Content starts

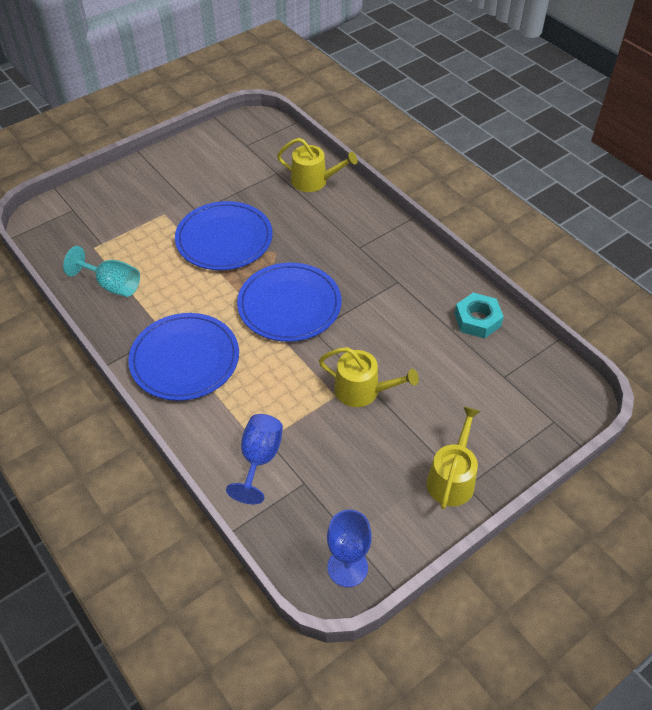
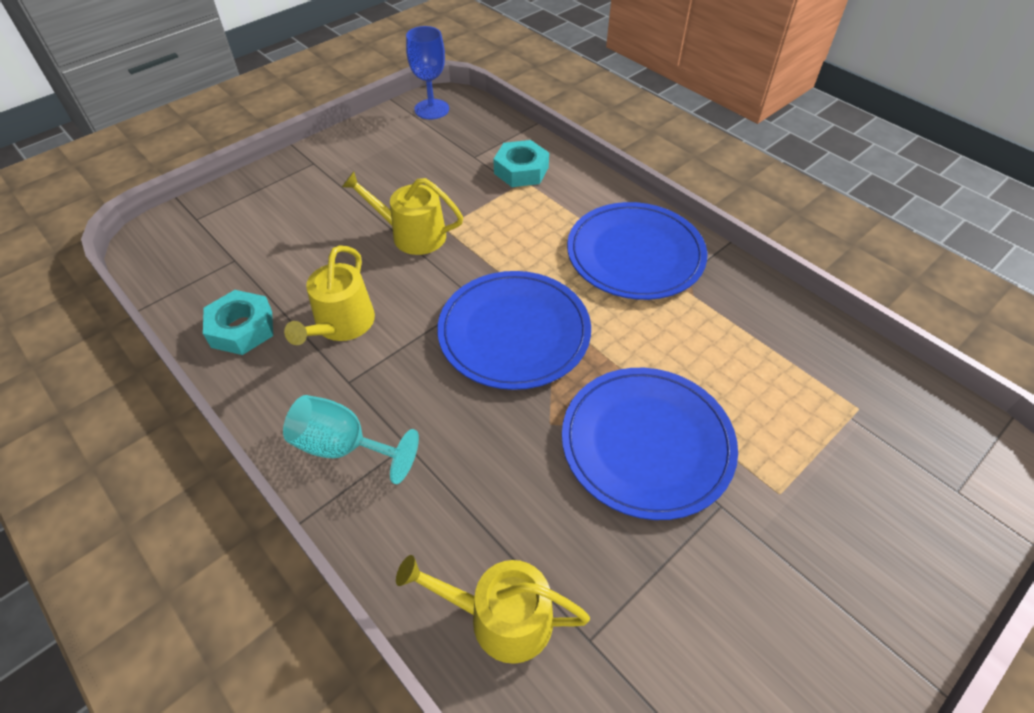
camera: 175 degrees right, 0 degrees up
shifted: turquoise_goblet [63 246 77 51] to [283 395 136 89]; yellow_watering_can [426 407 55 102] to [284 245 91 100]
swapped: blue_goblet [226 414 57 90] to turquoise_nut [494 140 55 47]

Content ends
Content starts

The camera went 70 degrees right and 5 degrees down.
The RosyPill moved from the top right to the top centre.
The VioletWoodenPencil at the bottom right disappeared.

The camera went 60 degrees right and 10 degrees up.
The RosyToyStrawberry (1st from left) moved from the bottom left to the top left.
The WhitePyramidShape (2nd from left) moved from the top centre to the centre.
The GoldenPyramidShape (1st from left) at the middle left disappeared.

Content ends

Exercise aim
Starting at the line with "The camera went 70" and ending at the line with "The RosyPill moved", print each line of the listing above exactly, with no other lines.

The completed task
The camera went 70 degrees right and 5 degrees down.
The RosyPill moved from the top right to the top centre.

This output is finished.